*WHAT YOU ARE ASKED TO DO*:
All lines from the one holding "orange pentagon: (448, 292)" through the last line of the entries below must be transcribed exactly, and no others. Pictures do not go in.
**** DATASET CONTENT
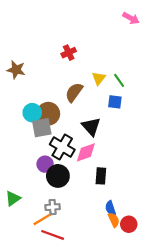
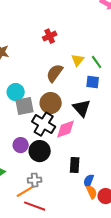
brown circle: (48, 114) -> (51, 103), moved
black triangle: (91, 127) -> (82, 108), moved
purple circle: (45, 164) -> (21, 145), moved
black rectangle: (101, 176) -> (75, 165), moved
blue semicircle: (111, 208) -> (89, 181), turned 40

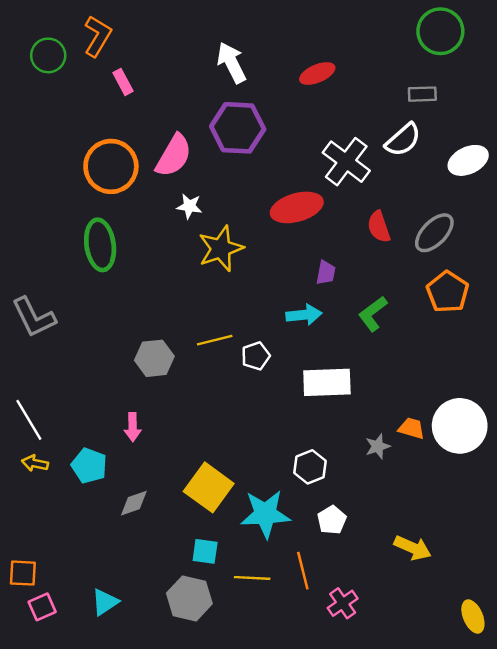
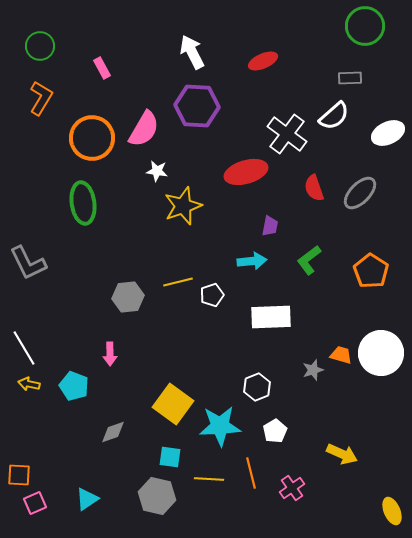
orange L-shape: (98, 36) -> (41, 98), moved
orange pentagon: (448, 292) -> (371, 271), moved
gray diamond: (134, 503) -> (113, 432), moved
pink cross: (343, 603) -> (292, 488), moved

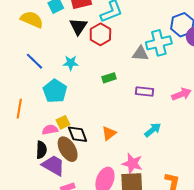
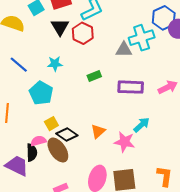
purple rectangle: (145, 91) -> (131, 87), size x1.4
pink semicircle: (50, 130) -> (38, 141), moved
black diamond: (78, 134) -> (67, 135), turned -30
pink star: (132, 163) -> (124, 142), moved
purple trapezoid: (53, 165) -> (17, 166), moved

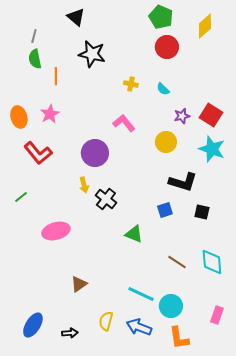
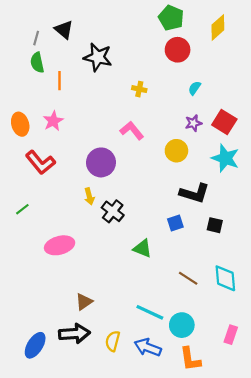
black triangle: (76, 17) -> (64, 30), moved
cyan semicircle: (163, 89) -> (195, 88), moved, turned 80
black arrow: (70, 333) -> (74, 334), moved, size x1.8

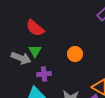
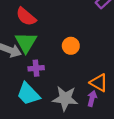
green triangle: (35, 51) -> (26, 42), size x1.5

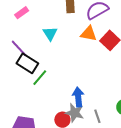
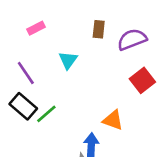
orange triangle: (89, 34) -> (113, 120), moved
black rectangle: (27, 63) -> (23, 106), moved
********
*TASK OUTPUT*:
orange pentagon: (448, 292) -> (371, 271), moved
gray diamond: (134, 503) -> (113, 432), moved
pink cross: (343, 603) -> (292, 488), moved

purple rectangle: (145, 91) -> (131, 87), size x1.4
pink semicircle: (50, 130) -> (38, 141), moved
black diamond: (78, 134) -> (67, 135), turned -30
pink star: (132, 163) -> (124, 142), moved
purple trapezoid: (53, 165) -> (17, 166), moved

black triangle: (76, 17) -> (64, 30), moved
cyan semicircle: (163, 89) -> (195, 88), moved, turned 80
black arrow: (70, 333) -> (74, 334), moved, size x1.8

green triangle: (35, 51) -> (26, 42), size x1.5

orange triangle: (89, 34) -> (113, 120), moved
black rectangle: (27, 63) -> (23, 106), moved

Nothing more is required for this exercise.